*Your objective*. Please write out, exactly as they appear, the line containing "pink scissors: 1 -> 2" and every line after it to the end of the records, and nothing more.

*Supplied entries*.
+ + + +

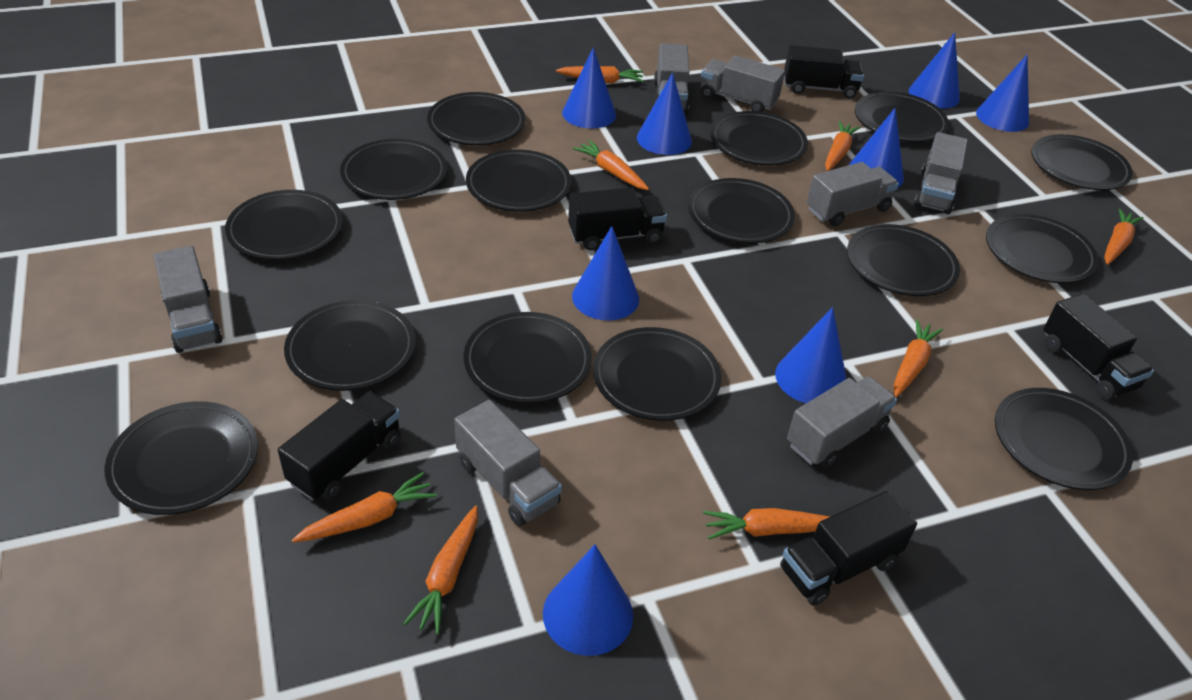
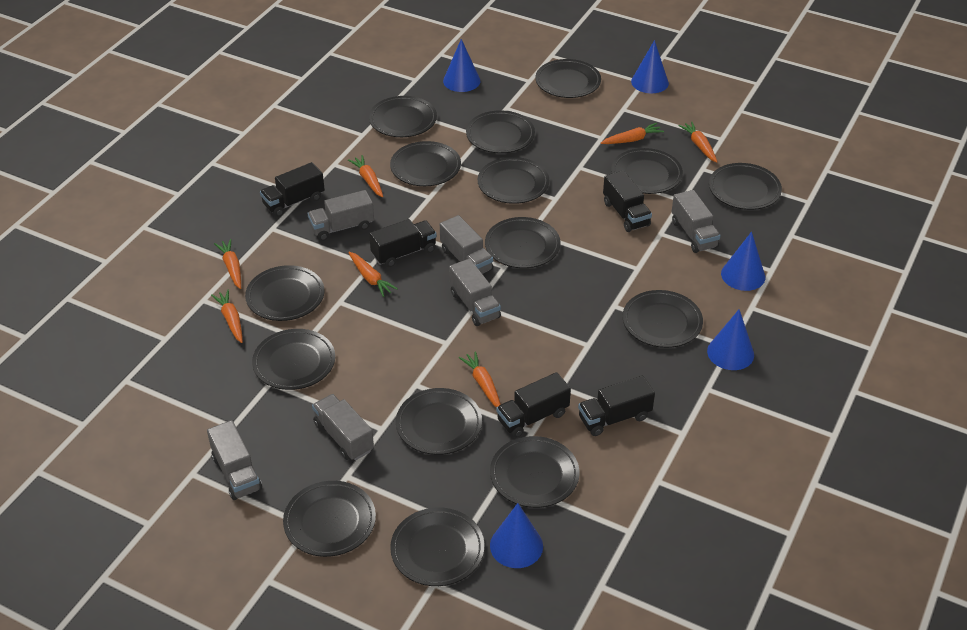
blue cone: 8 -> 5
grey truck: 7 -> 6
orange carrot: 8 -> 7

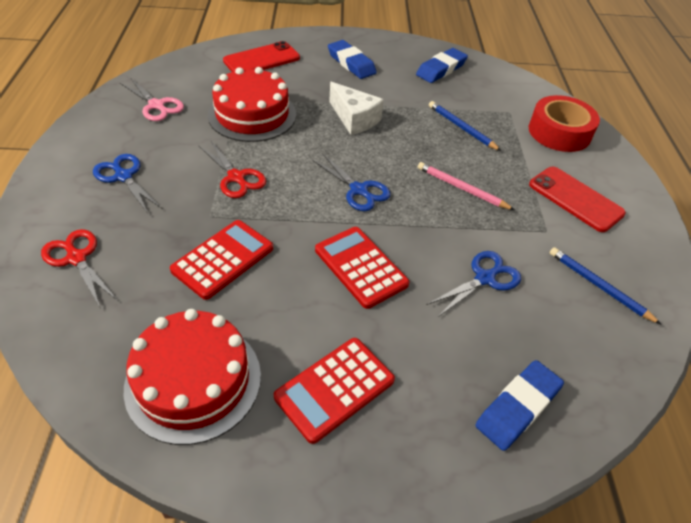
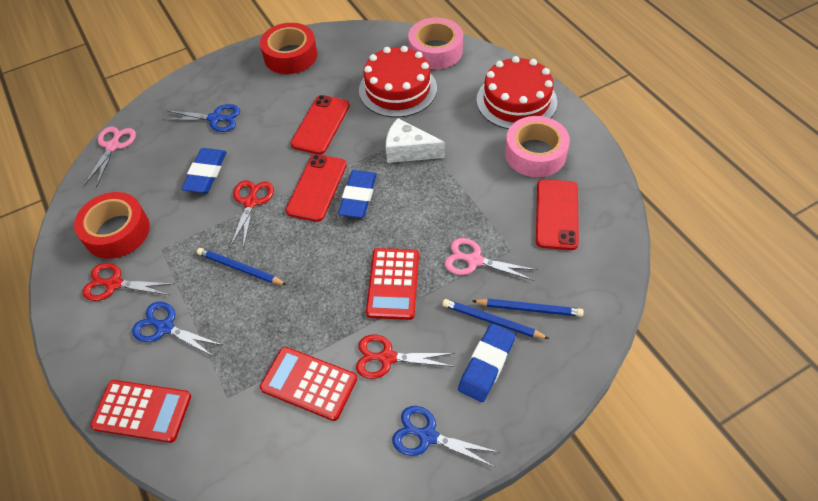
blue pencil: 2 -> 3
pink pencil: 1 -> 0
pink scissors: 1 -> 2
pink tape: 0 -> 2
red phone: 2 -> 3
red scissors: 2 -> 3
red tape: 1 -> 2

+ + + +

*Response for this exercise*.
pink scissors: 1 -> 2
pink tape: 0 -> 2
red phone: 2 -> 3
red scissors: 2 -> 3
red tape: 1 -> 2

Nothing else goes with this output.